#### Task details:
Print the data again, exactly.

#### Material for this task:
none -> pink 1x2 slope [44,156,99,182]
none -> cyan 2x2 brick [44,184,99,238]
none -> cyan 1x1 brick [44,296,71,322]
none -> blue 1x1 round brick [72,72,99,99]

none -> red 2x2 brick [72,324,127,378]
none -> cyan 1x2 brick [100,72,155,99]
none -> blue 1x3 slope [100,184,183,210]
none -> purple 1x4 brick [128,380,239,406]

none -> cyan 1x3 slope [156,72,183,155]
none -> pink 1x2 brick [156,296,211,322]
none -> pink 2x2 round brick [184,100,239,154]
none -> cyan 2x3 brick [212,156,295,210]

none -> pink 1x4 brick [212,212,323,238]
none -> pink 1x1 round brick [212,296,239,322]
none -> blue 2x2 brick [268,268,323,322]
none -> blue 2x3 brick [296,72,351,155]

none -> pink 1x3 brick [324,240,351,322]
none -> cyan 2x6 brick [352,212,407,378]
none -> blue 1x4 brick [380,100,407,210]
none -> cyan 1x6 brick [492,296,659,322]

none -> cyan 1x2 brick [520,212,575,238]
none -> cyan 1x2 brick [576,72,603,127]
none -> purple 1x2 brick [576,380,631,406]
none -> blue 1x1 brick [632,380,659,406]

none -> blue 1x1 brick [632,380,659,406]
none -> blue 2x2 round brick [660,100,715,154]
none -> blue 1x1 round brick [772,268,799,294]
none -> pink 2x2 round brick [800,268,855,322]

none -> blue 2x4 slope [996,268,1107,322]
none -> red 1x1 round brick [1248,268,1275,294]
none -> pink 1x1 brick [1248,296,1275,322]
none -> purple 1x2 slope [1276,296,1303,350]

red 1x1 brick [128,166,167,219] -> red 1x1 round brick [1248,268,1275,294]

#### Answer:
none -> pink 1x2 slope [44,156,99,182]
none -> cyan 2x2 brick [44,184,99,238]
none -> cyan 1x1 brick [44,296,71,322]
none -> blue 1x1 round brick [72,72,99,99]

none -> red 2x2 brick [72,324,127,378]
none -> cyan 1x2 brick [100,72,155,99]
none -> blue 1x3 slope [100,184,183,210]
none -> purple 1x4 brick [128,380,239,406]

none -> cyan 1x3 slope [156,72,183,155]
none -> pink 1x2 brick [156,296,211,322]
none -> pink 2x2 round brick [184,100,239,154]
none -> cyan 2x3 brick [212,156,295,210]

none -> pink 1x4 brick [212,212,323,238]
none -> pink 1x1 round brick [212,296,239,322]
none -> blue 2x2 brick [268,268,323,322]
none -> blue 2x3 brick [296,72,351,155]

none -> pink 1x3 brick [324,240,351,322]
none -> cyan 2x6 brick [352,212,407,378]
none -> blue 1x4 brick [380,100,407,210]
none -> cyan 1x6 brick [492,296,659,322]

none -> cyan 1x2 brick [520,212,575,238]
none -> cyan 1x2 brick [576,72,603,127]
none -> purple 1x2 brick [576,380,631,406]
none -> blue 1x1 brick [632,380,659,406]

none -> blue 1x1 brick [632,380,659,406]
none -> blue 2x2 round brick [660,100,715,154]
none -> blue 1x1 round brick [772,268,799,294]
none -> pink 2x2 round brick [800,268,855,322]

none -> blue 2x4 slope [996,268,1107,322]
none -> red 1x1 round brick [1248,268,1275,294]
none -> pink 1x1 brick [1248,296,1275,322]
none -> purple 1x2 slope [1276,296,1303,350]

red 1x1 brick [128,166,167,219] -> red 1x1 round brick [1248,268,1275,294]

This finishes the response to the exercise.